[Collection entries]
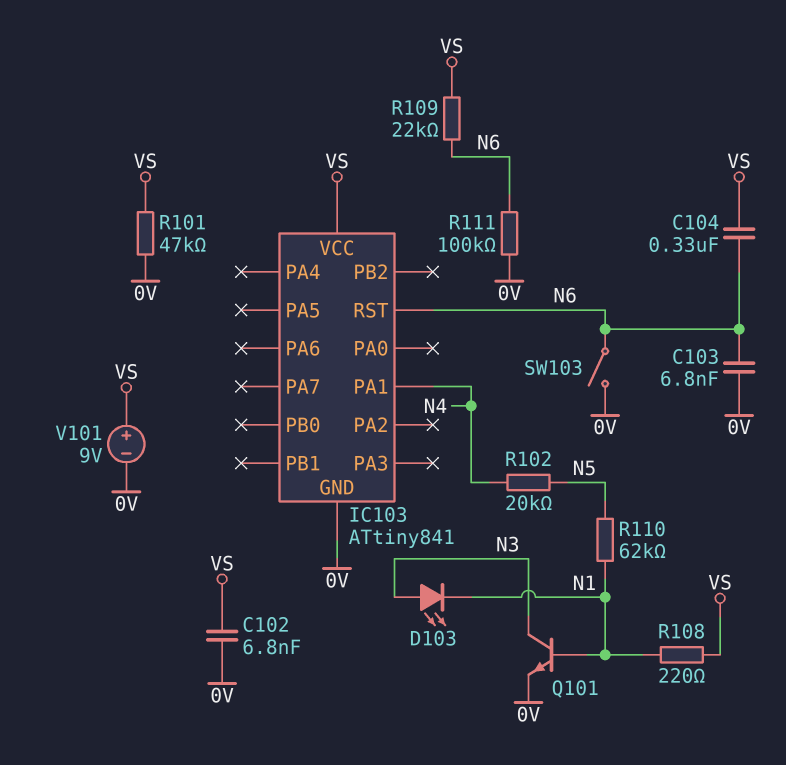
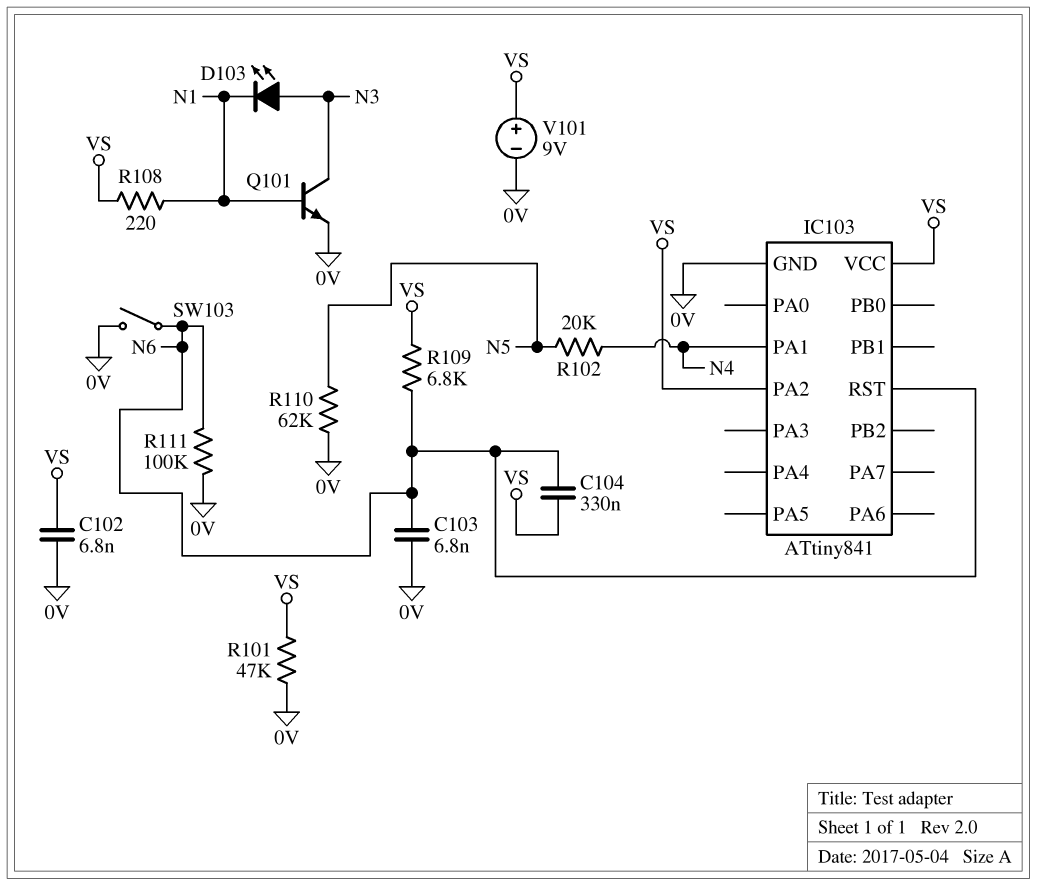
IC103 pin PA2: none -> VS
R109: 22k (N6, VS) -> 6.8k (N6, VS)
R110: 62k (N1, N5) -> 62k (0V, N5)

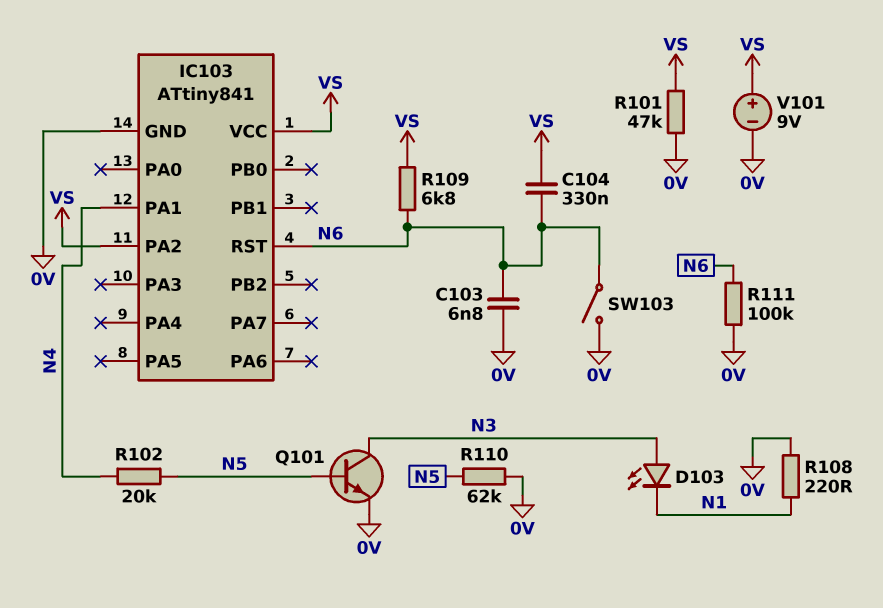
C102: 6.8nF (0V, VS) -> none
Q101: NPN (B N1, C N3, E 0V) -> NPN (B N5, C N3, E 0V)
R108: 220 (N1, VS) -> 220 (0V, N1)

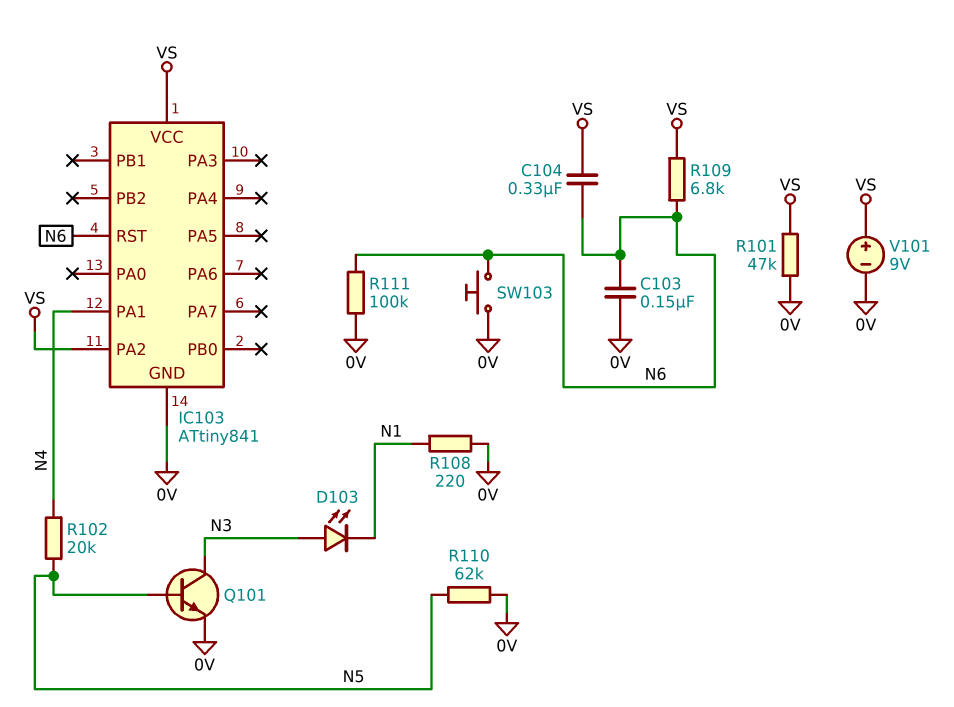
C103: 6.8nF (0V, N6) -> 150nF (0V, N6)
SW103: switch (0V, N6) -> button (0V, N6)

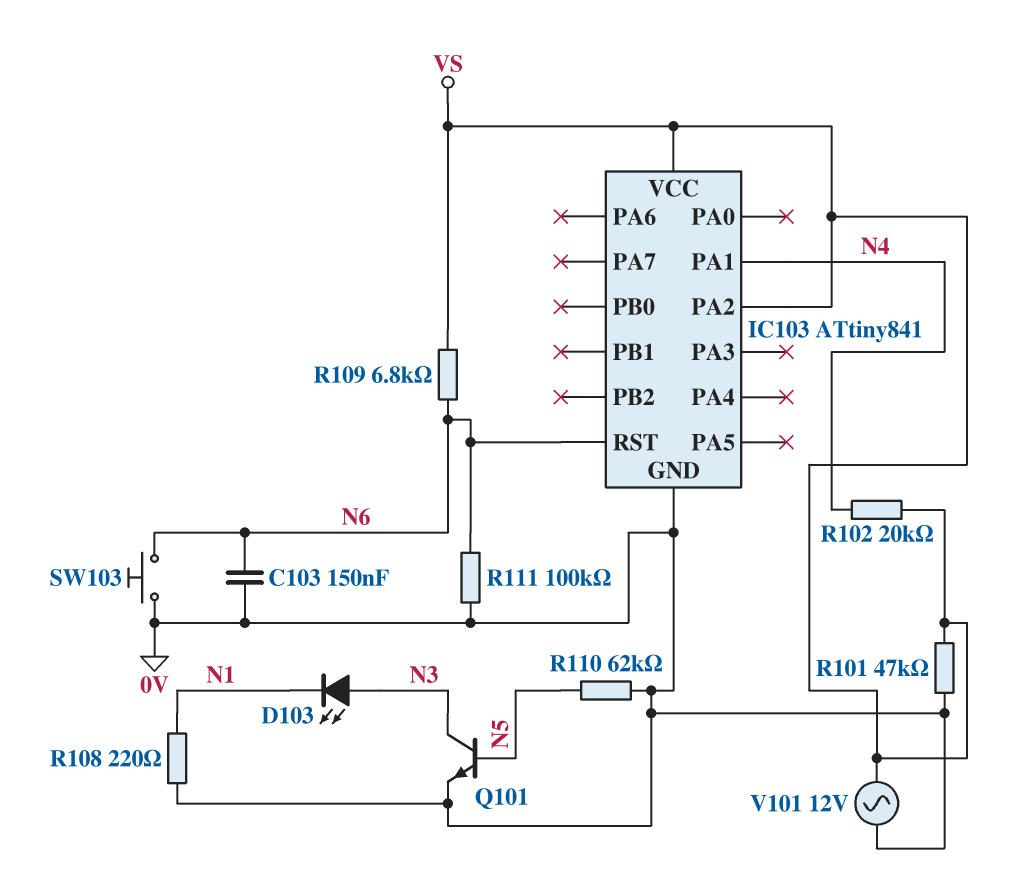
C104: 330nF (N6, VS) -> none
R102: 20k (N4, N5) -> 20k (N4, VS)
V101: 9V (plus VS, minus 0V) -> AC 12V (0V, VS)

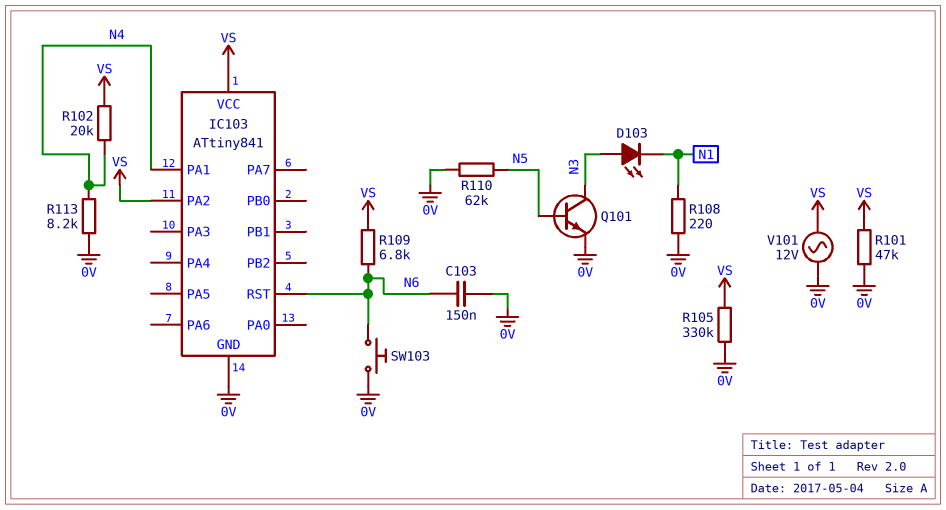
R105: none -> 330k (0V, VS)
R111: 100k (0V, N6) -> none
R113: none -> 8.2k (0V, N4)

→ **Task instructions**:
Reproduce each line of the records in which the string "none" appears.

→ **Solution to this problem**:
IC103 pin PA2: none -> VS
C102: 6.8nF (0V, VS) -> none
C104: 330nF (N6, VS) -> none
R105: none -> 330k (0V, VS)
R111: 100k (0V, N6) -> none
R113: none -> 8.2k (0V, N4)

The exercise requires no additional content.